WORK INSTRUCTION:
Of the records below, reproduce only the span that opens with the line containing "brown trapezoid: (370, 949)" and closes with the last line.

Shape state change listings
========================================
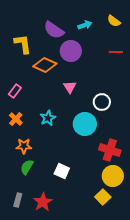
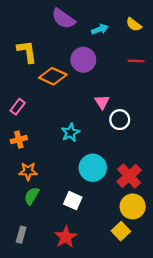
purple semicircle: (54, 30) -> (63, 19), moved
pink triangle: (70, 87) -> (102, 102), moved
cyan star: (48, 118) -> (70, 133), moved
orange cross: (16, 119) -> (19, 140), turned 32
cyan circle: (85, 124) -> (93, 168), moved
red cross: (110, 150) -> (129, 176), turned 30
red star: (43, 202) -> (66, 237), moved

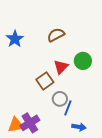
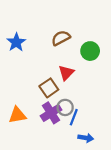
green circle: (83, 61) -> (90, 51), moved
purple cross: (30, 123) -> (51, 113), moved
orange triangle: (16, 125) -> (17, 115), moved

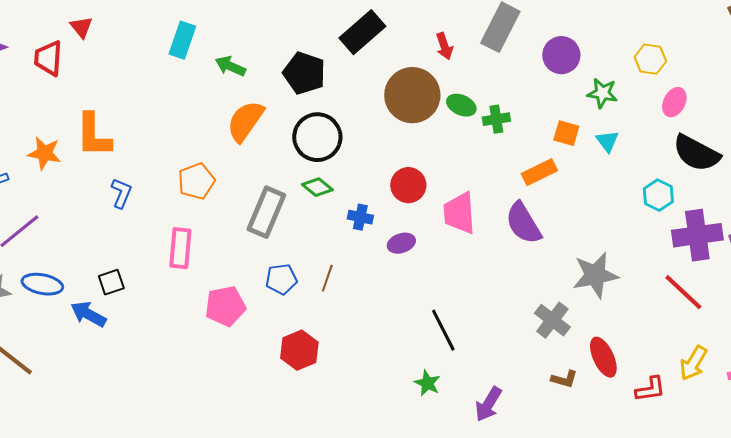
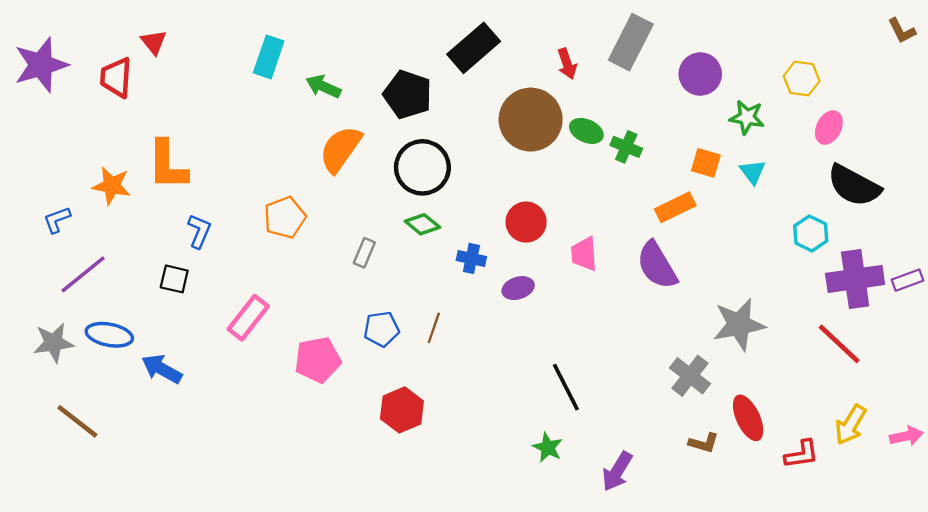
green cross: (496, 119) -> (626, 147), turned 32
gray rectangle: (266, 212) -> (364, 253), size x0.5
pink trapezoid: (459, 213) -> (584, 254), size x0.7
pink rectangle: (180, 248) -> (248, 318), moved, turned 33
black square: (111, 282) -> (174, 279), moved, turned 32

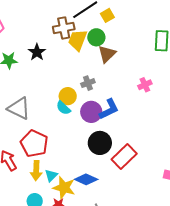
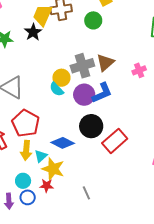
yellow trapezoid: (78, 40) -> (43, 15), moved
brown triangle: (107, 54) -> (105, 63), moved
gray cross: (88, 83) -> (82, 66), size x1.6
blue diamond: (86, 179) -> (63, 143), moved

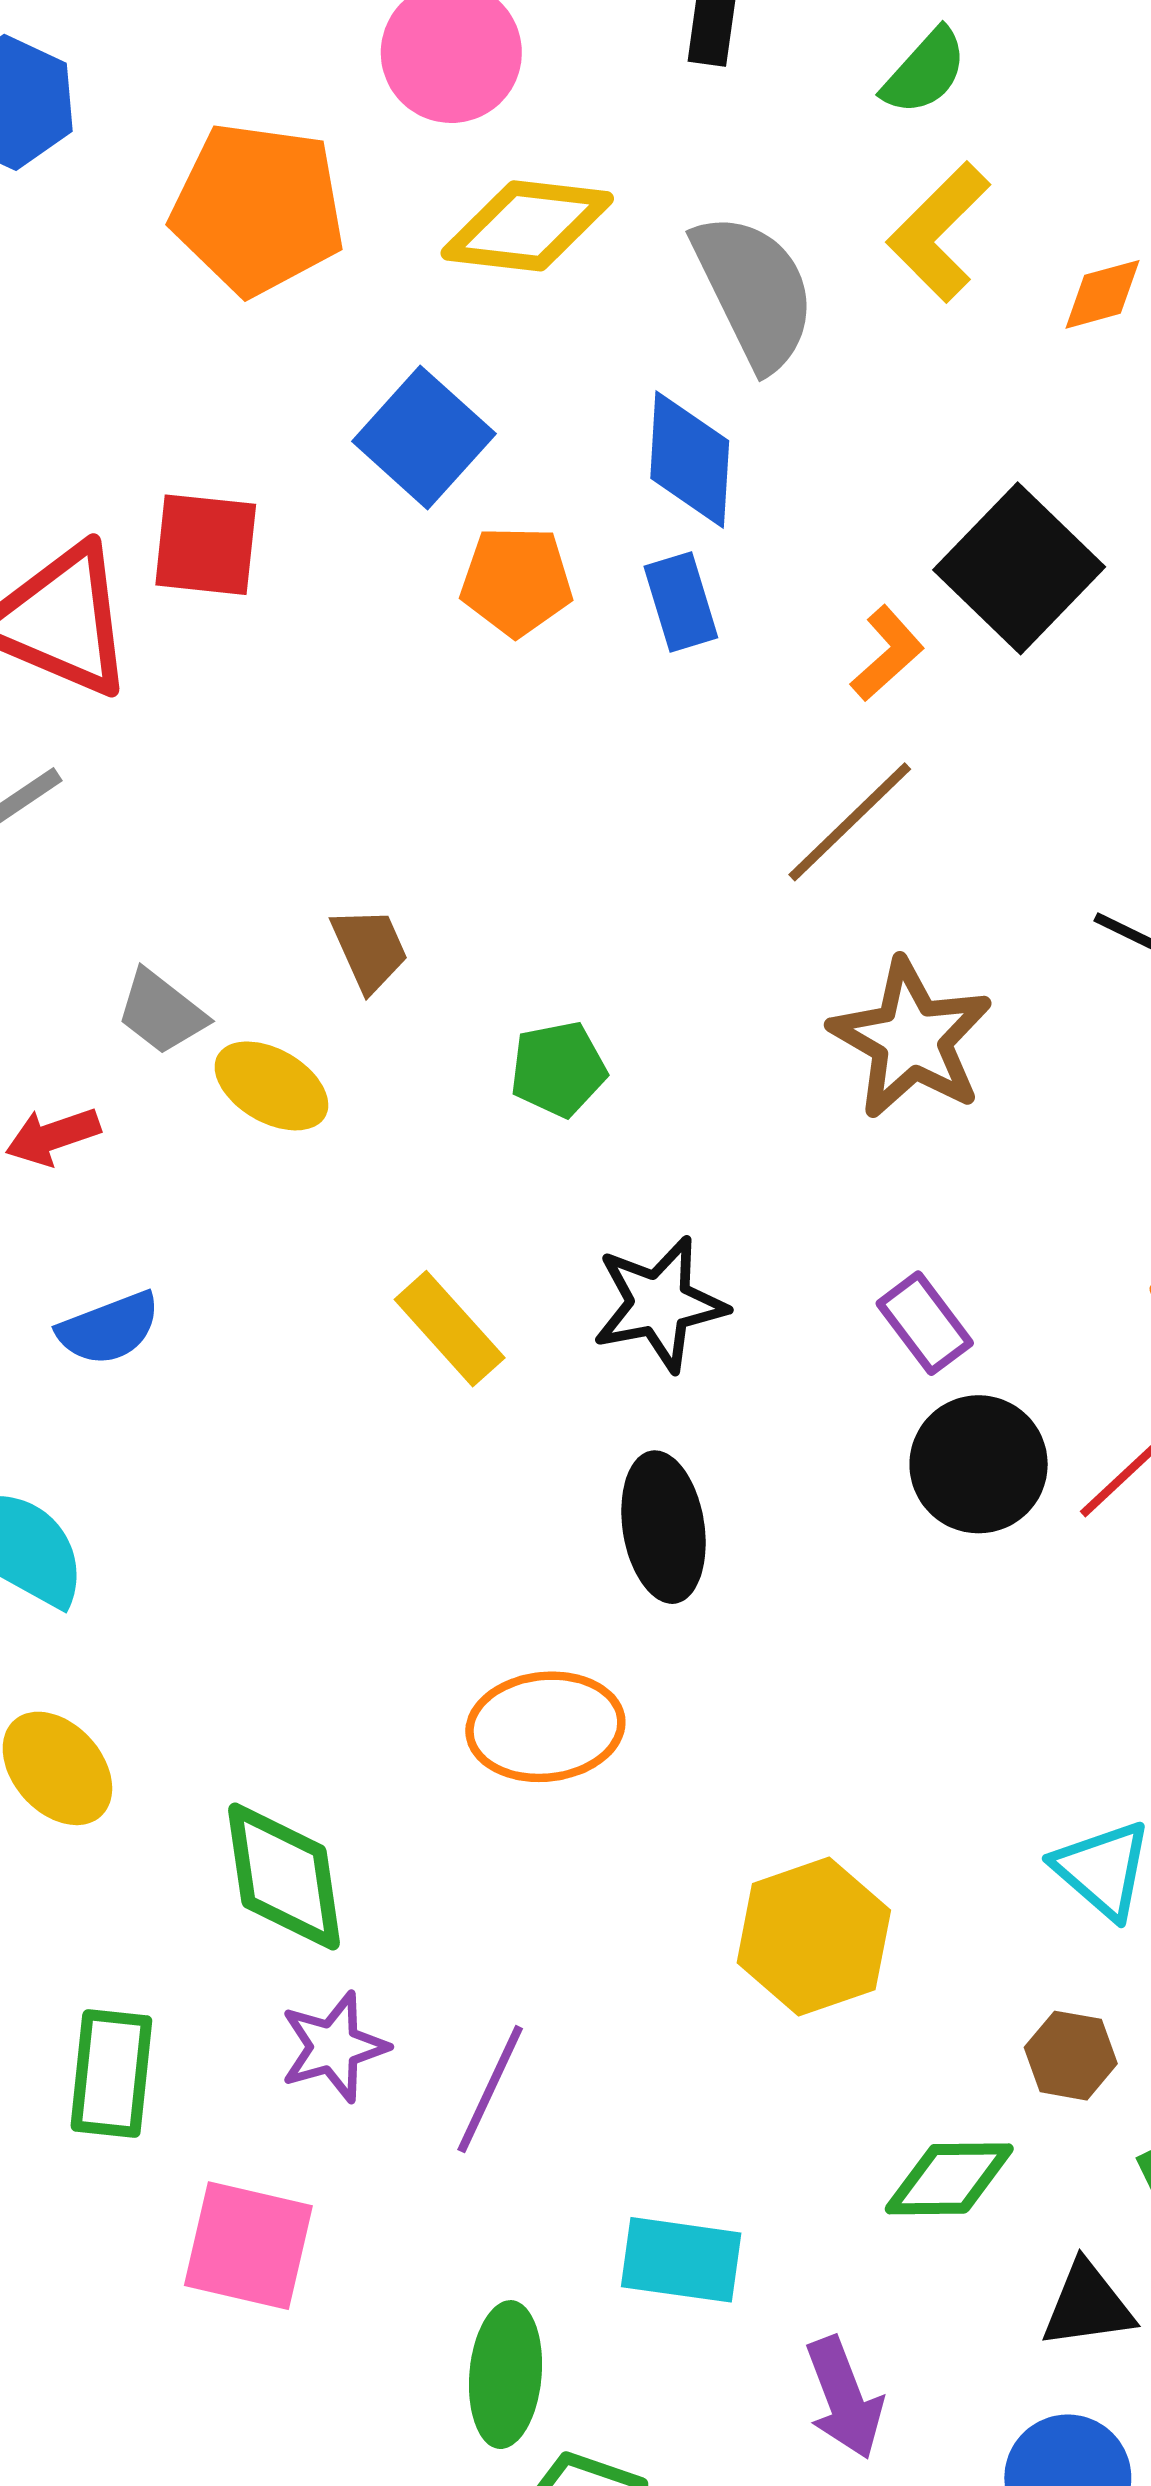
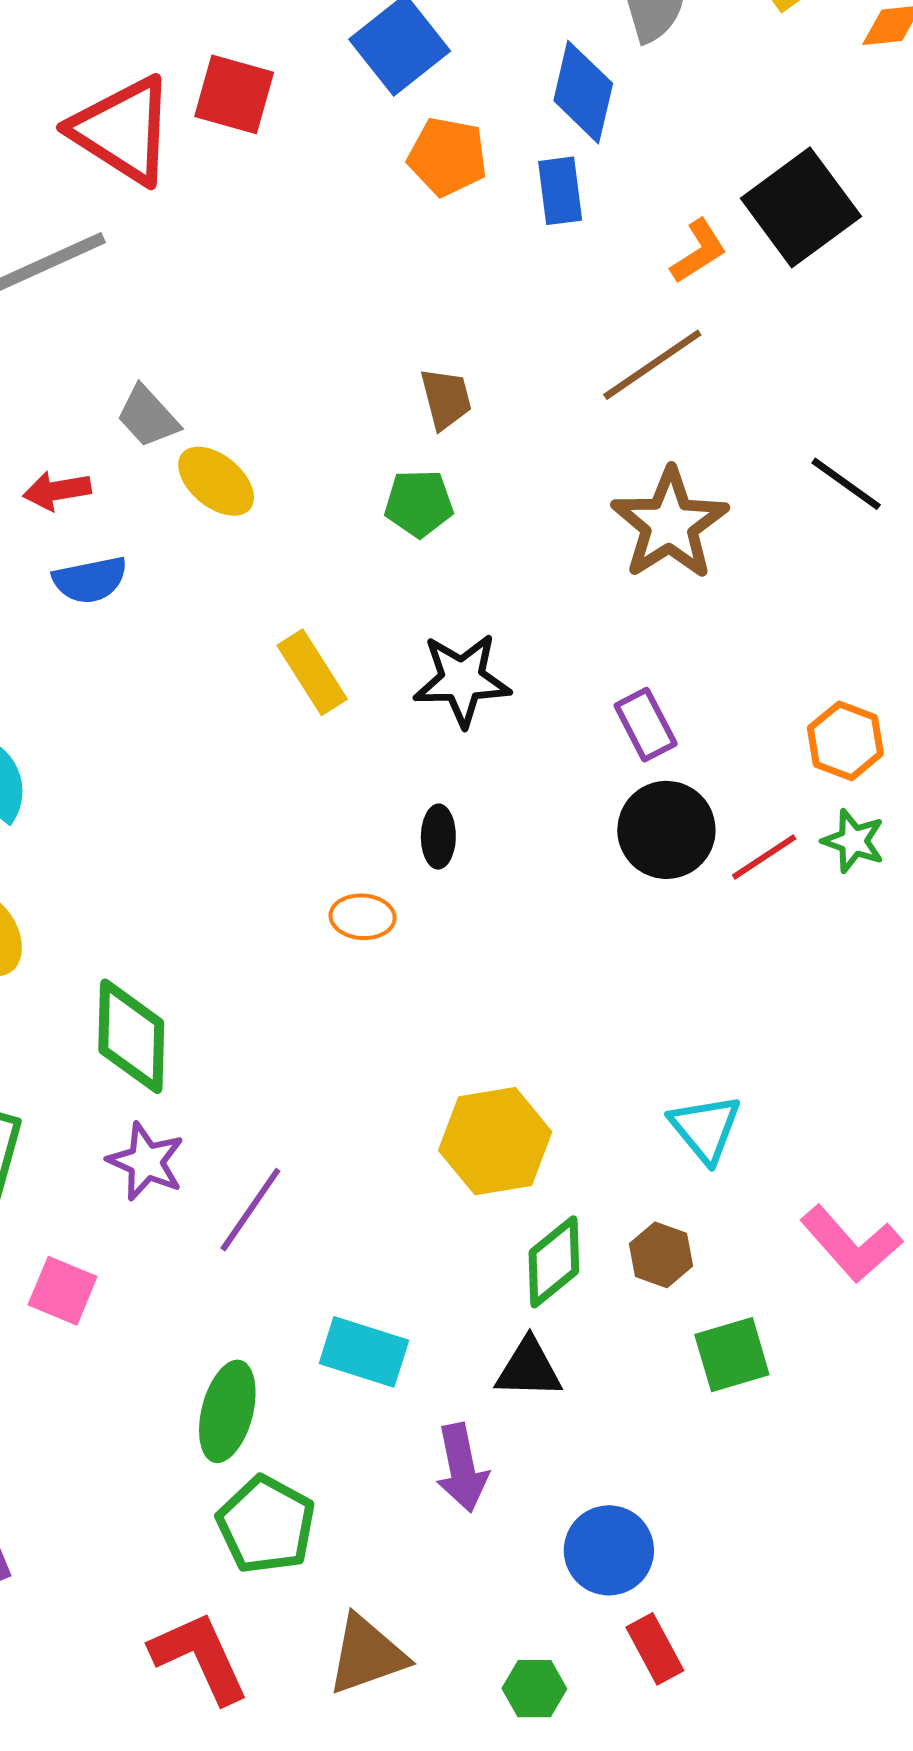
brown trapezoid: (370, 949) -> (446, 399), moved
blue semicircle: (109, 1328) -> (90, 580), moved
black ellipse: (663, 1527) -> (438, 837), size x0.6
orange ellipse: (545, 1727) -> (363, 917), moved, size x0.6
purple star: (334, 2047) -> (146, 1162), turned 30
green diamond: (949, 2179) -> (554, 1262), moved, turned -48
pink square: (248, 2246) -> (63, 1291), size x0.7
black triangle: (1087, 2305) -> (529, 1369), moved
========================================
OUTPUT BELOW:
brown trapezoid: (370, 949) -> (446, 399), moved
blue semicircle: (109, 1328) -> (90, 580), moved
black ellipse: (663, 1527) -> (438, 837), size x0.6
orange ellipse: (545, 1727) -> (363, 917), moved, size x0.6
purple star: (334, 2047) -> (146, 1162), turned 30
green diamond: (949, 2179) -> (554, 1262), moved, turned -48
pink square: (248, 2246) -> (63, 1291), size x0.7
black triangle: (1087, 2305) -> (529, 1369), moved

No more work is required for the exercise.